*** Opening Input data ***

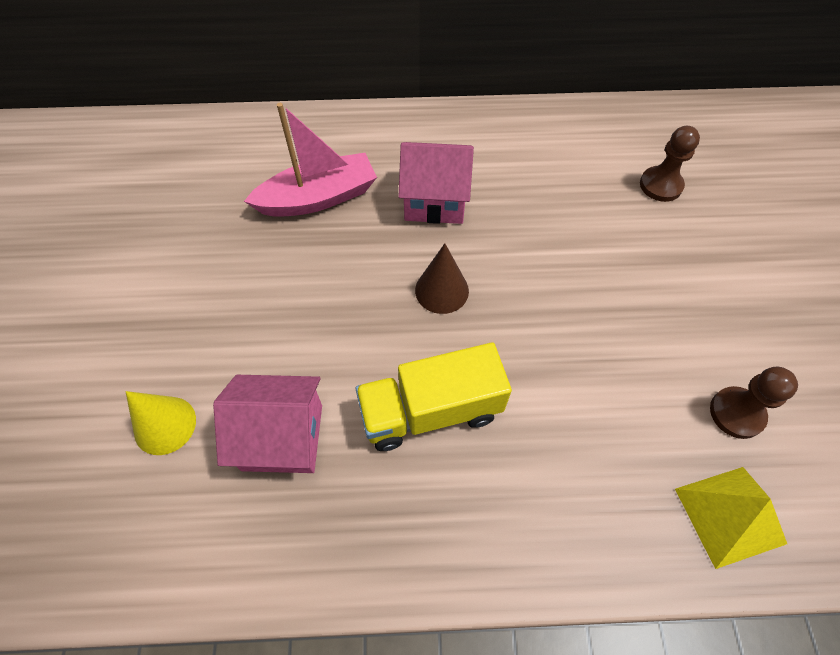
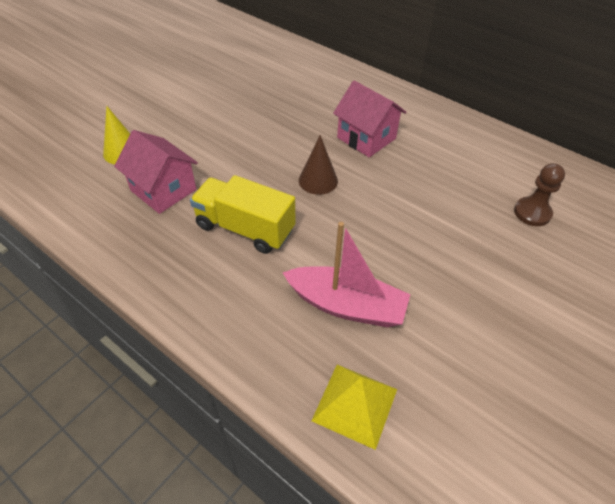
camera: 40 degrees right, 10 degrees down
pink boat [244,103,377,217] -> pink boat moved to [283,222,411,327]
brown pawn [710,366,798,439] -> none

*** Closing Input data ***

Beginning with the line that contains "pink boat [244,103,377,217]", set down every line through the end of the data without change.

pink boat [244,103,377,217] -> pink boat moved to [283,222,411,327]
brown pawn [710,366,798,439] -> none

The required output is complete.